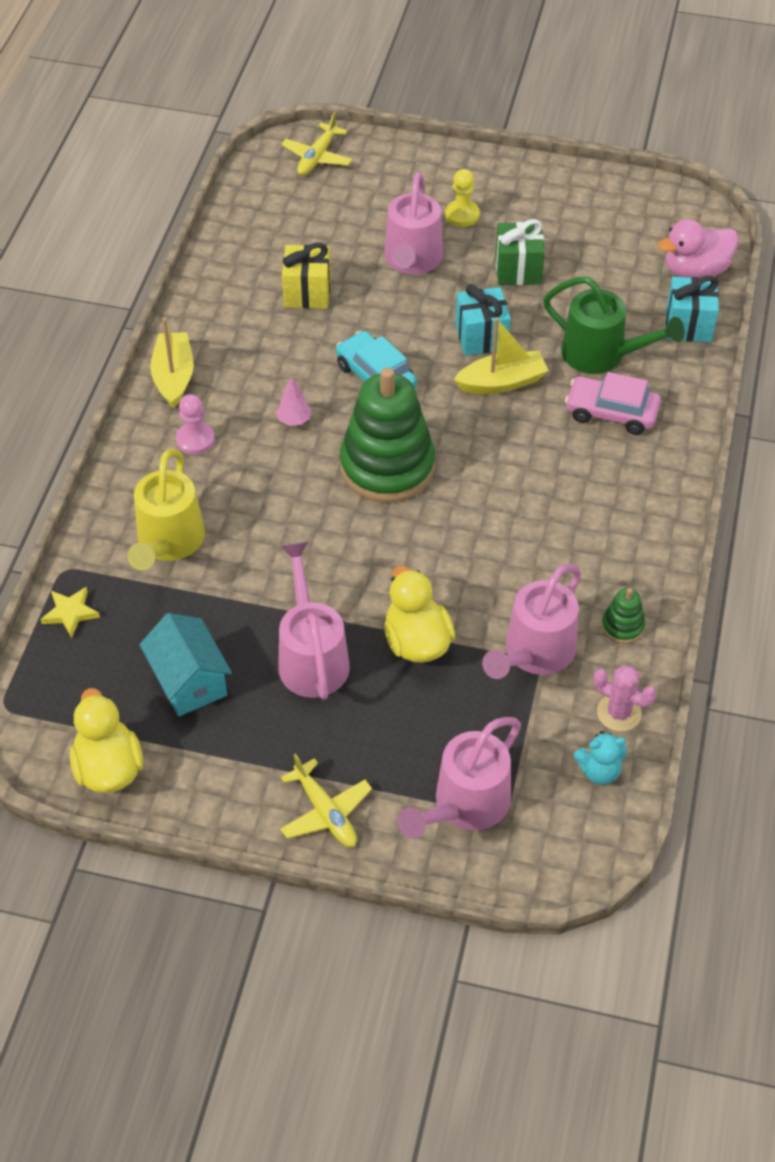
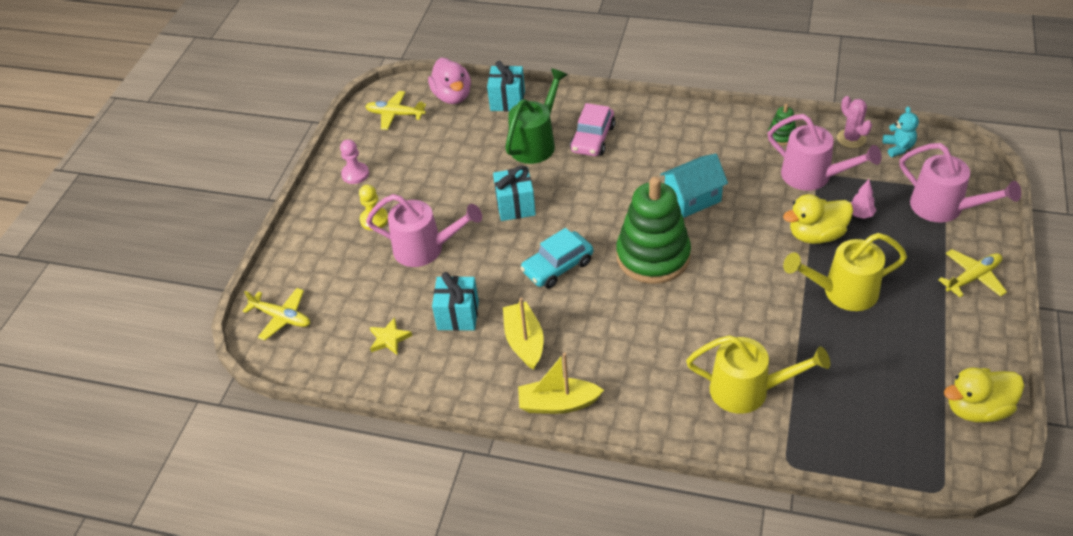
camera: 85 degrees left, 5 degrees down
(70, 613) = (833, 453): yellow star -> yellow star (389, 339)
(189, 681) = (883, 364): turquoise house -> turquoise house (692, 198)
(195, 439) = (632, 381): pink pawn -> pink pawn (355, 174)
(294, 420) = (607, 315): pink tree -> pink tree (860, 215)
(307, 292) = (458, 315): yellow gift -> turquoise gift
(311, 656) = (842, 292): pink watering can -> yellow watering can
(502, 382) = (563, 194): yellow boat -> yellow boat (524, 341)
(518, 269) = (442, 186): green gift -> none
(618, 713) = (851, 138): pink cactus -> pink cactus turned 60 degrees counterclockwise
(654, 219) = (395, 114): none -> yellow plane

▸ **ABOUT THIS EXERCISE**
Starting at the first line of the listing above, write out each line exactly and nothing else until you reach the line containing "(502, 382) = (563, 194): yellow", which is included as well; omit all pictures.

▸ **EXERCISE RESPONSE**
camera: 85 degrees left, 5 degrees down
(70, 613) = (833, 453): yellow star -> yellow star (389, 339)
(189, 681) = (883, 364): turquoise house -> turquoise house (692, 198)
(195, 439) = (632, 381): pink pawn -> pink pawn (355, 174)
(294, 420) = (607, 315): pink tree -> pink tree (860, 215)
(307, 292) = (458, 315): yellow gift -> turquoise gift
(311, 656) = (842, 292): pink watering can -> yellow watering can
(502, 382) = (563, 194): yellow boat -> yellow boat (524, 341)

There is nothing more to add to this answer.